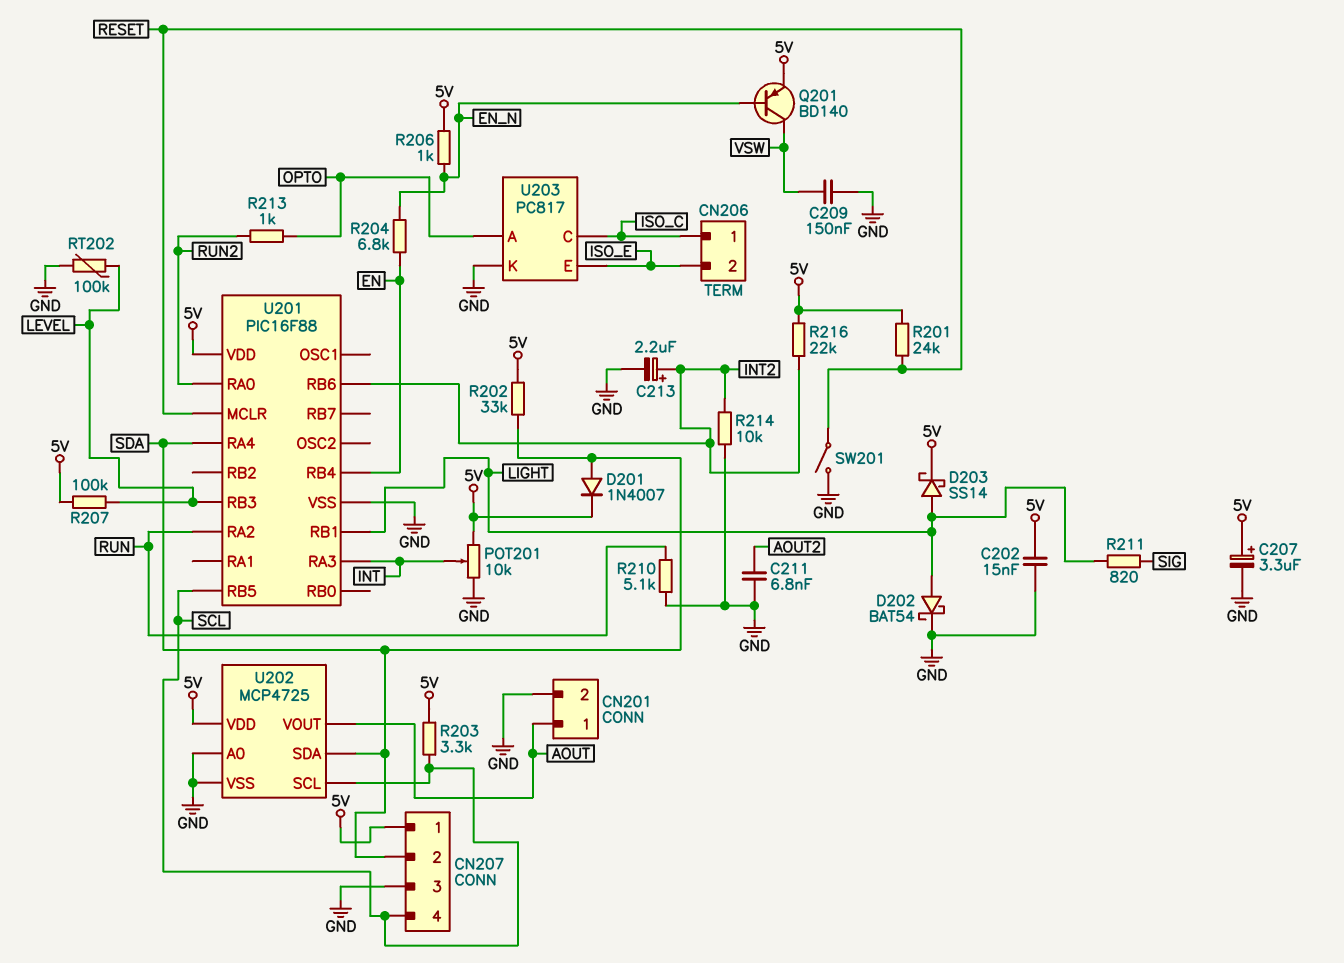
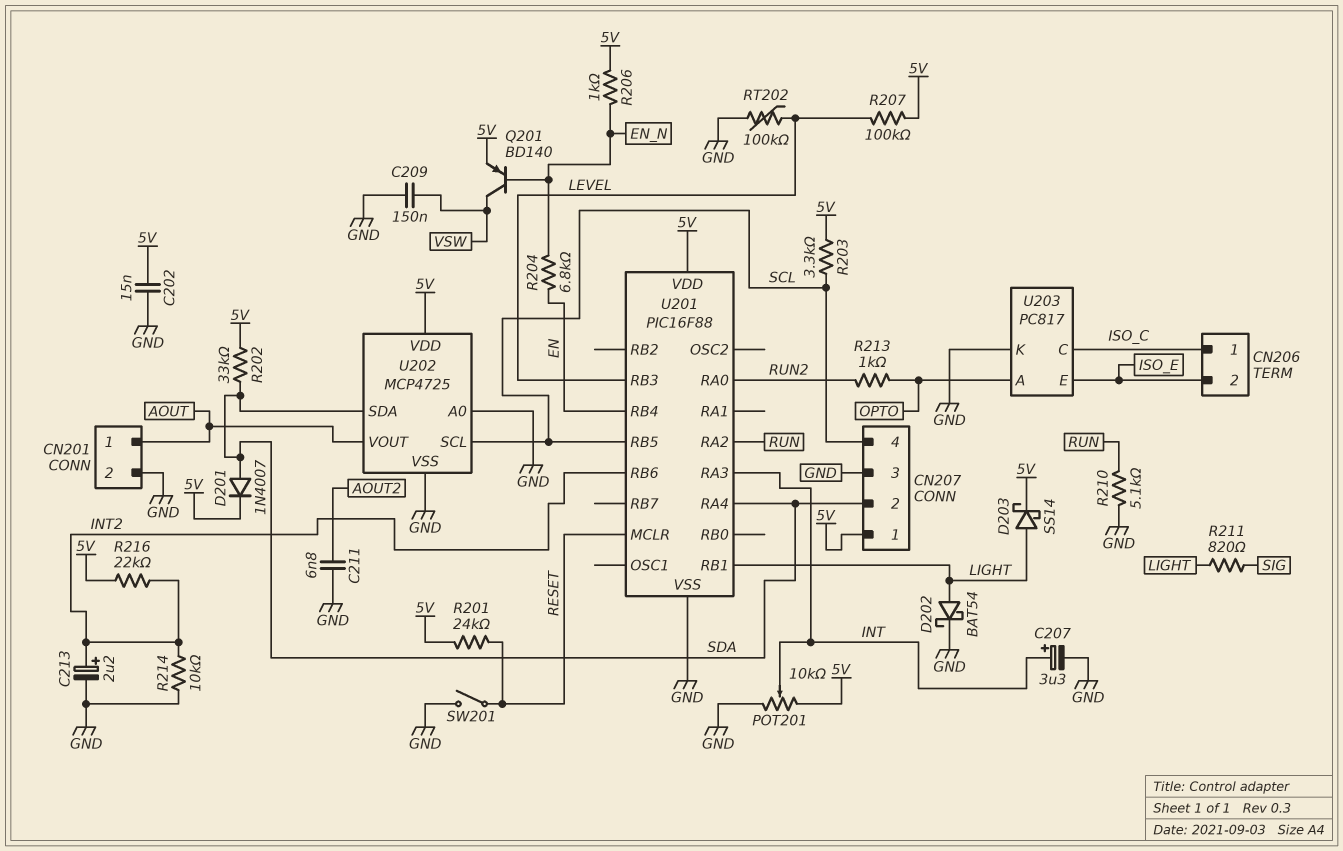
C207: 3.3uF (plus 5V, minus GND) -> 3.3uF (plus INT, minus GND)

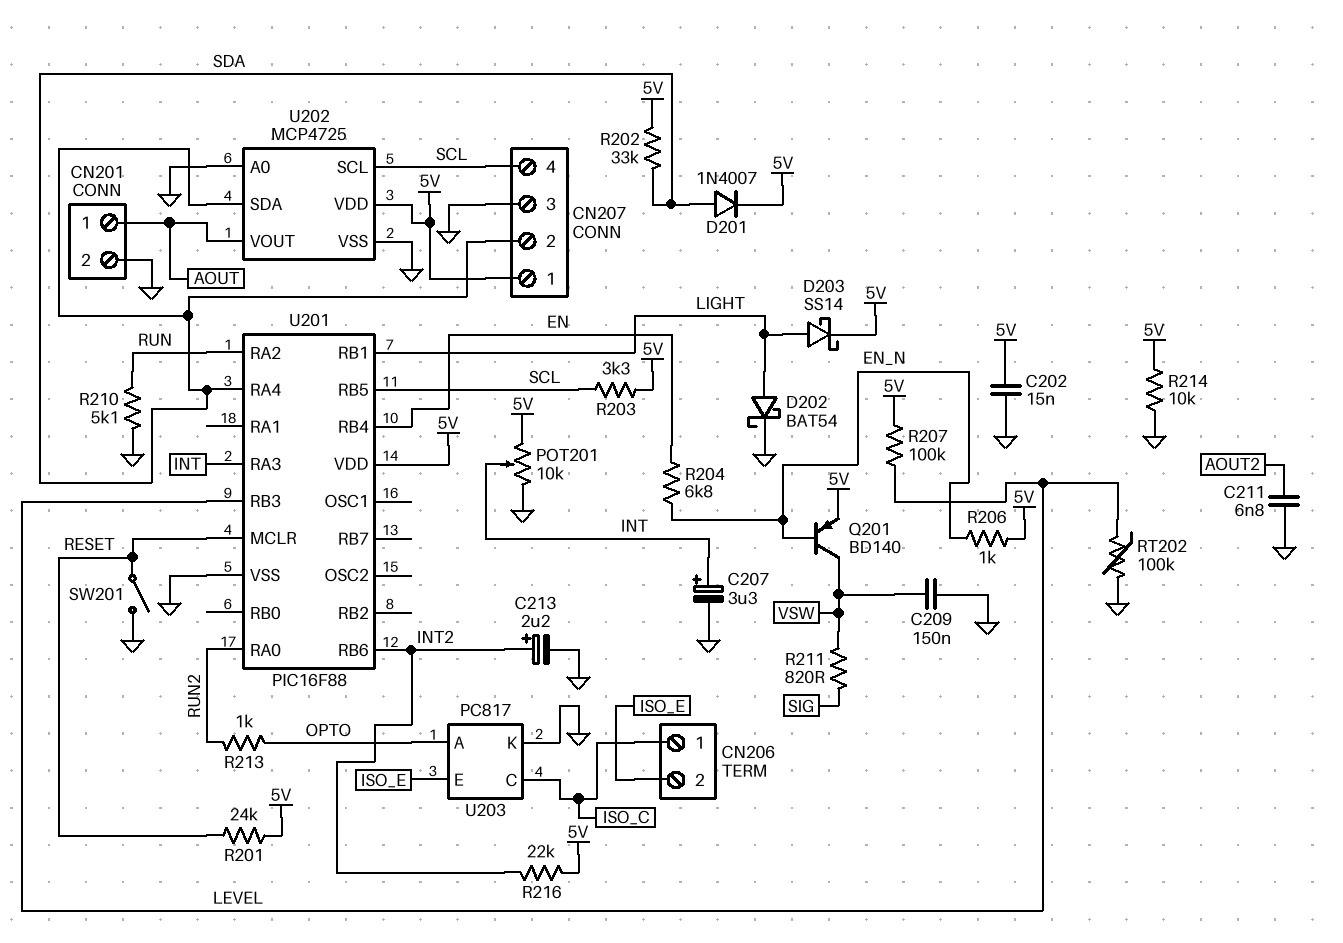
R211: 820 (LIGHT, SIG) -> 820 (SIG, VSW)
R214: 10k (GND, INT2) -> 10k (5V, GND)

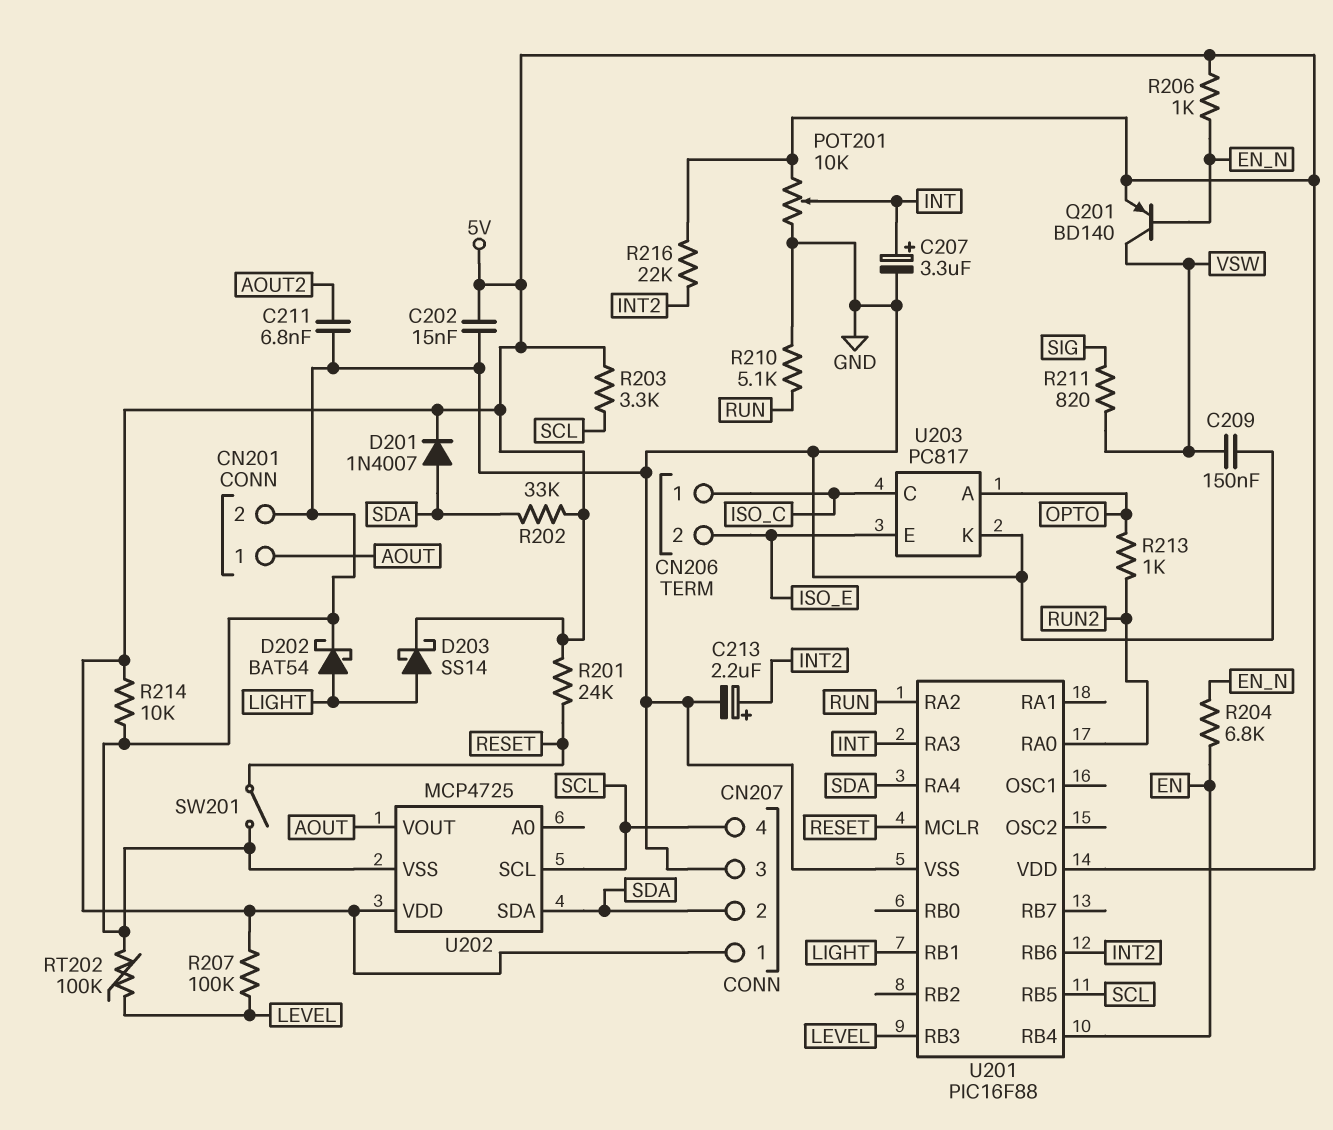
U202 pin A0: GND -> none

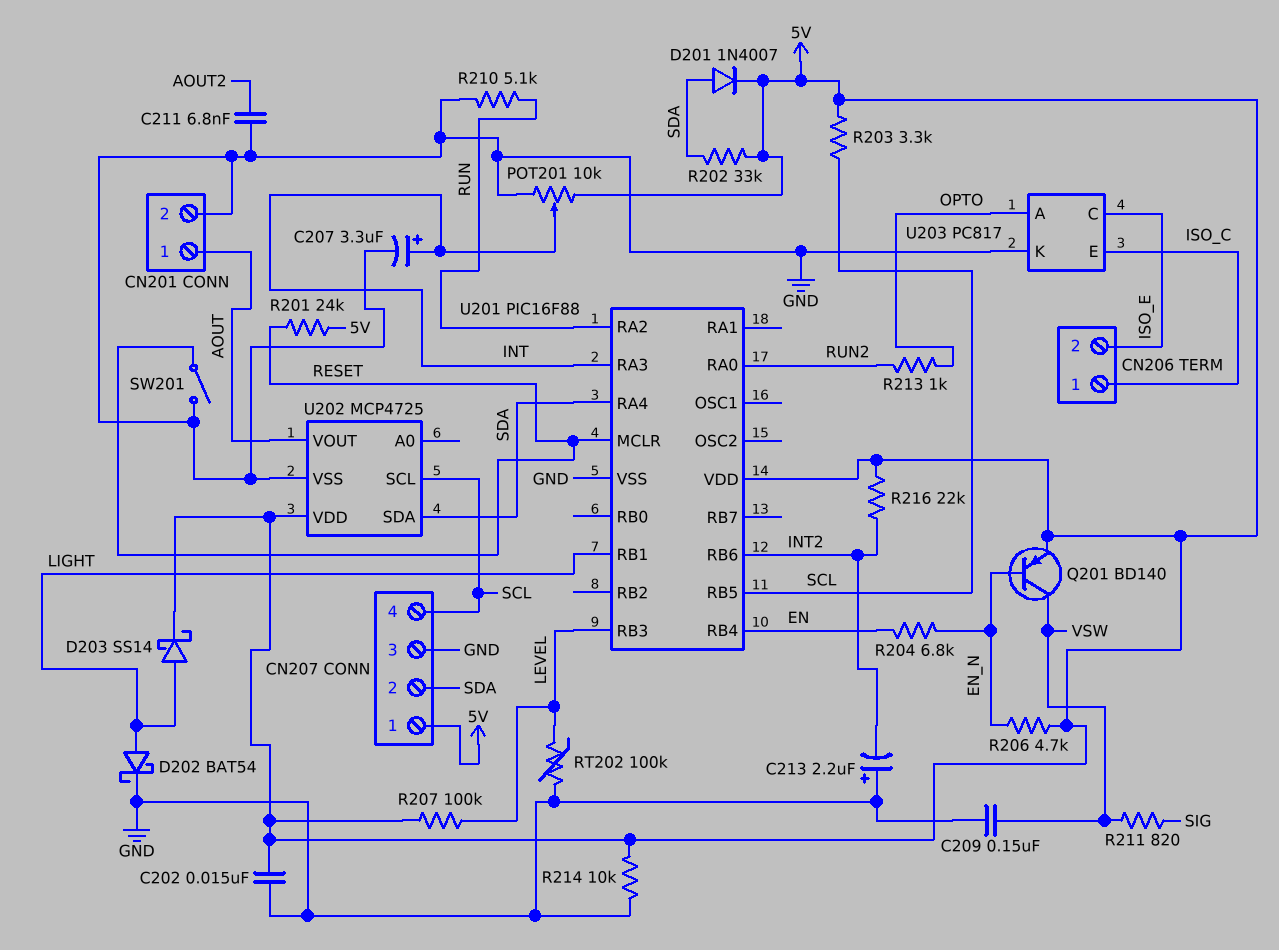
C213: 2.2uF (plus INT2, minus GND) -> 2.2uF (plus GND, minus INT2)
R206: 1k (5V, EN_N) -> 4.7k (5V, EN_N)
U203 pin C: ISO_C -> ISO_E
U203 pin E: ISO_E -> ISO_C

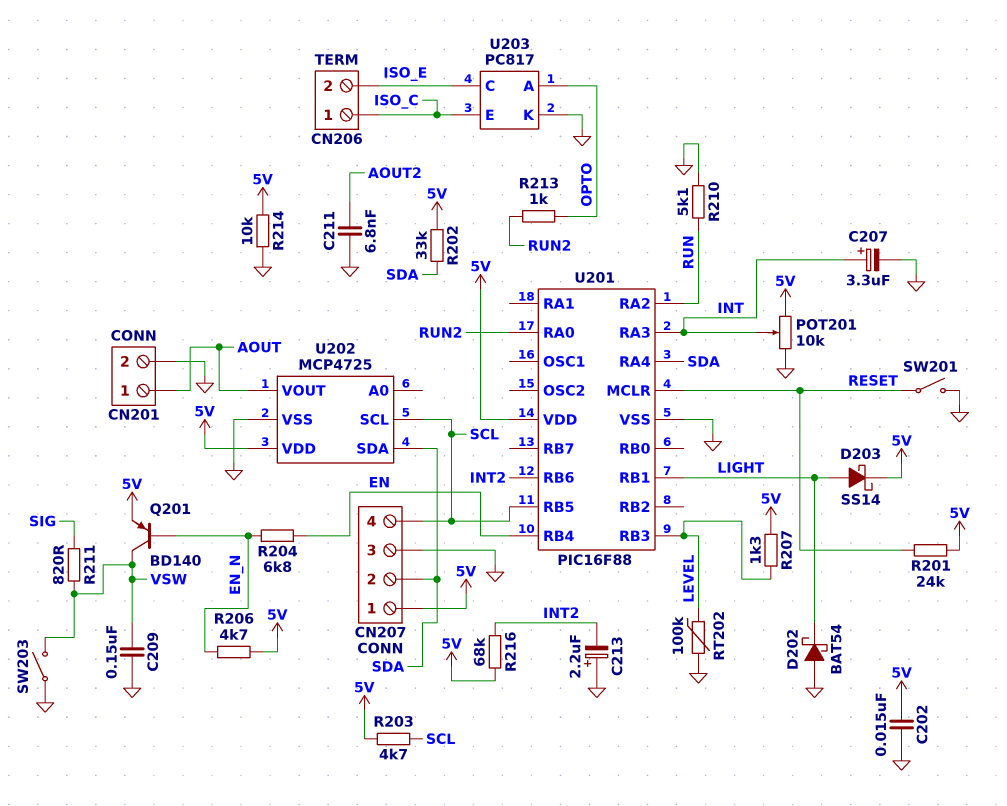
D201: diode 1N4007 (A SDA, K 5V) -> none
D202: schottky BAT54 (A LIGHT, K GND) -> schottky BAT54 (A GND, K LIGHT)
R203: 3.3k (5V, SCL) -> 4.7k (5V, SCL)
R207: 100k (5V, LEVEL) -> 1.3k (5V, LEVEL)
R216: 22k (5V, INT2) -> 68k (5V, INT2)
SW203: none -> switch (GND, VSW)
------------
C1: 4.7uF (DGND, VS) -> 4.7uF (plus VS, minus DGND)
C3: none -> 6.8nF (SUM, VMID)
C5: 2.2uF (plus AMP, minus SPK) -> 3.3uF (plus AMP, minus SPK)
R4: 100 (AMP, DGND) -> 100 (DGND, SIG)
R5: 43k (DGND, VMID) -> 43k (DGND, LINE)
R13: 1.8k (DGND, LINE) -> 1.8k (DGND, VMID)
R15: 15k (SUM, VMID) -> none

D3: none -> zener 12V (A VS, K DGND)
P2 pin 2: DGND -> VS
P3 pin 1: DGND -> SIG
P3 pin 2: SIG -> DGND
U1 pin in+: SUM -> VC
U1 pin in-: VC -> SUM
------------
Exercise directions
Locate the lines above that contain "DGND" and copy them.

Finished exercise
C1: 4.7uF (DGND, VS) -> 4.7uF (plus VS, minus DGND)
R4: 100 (AMP, DGND) -> 100 (DGND, SIG)
R5: 43k (DGND, VMID) -> 43k (DGND, LINE)
R13: 1.8k (DGND, LINE) -> 1.8k (DGND, VMID)
D3: none -> zener 12V (A VS, K DGND)
P2 pin 2: DGND -> VS
P3 pin 1: DGND -> SIG
P3 pin 2: SIG -> DGND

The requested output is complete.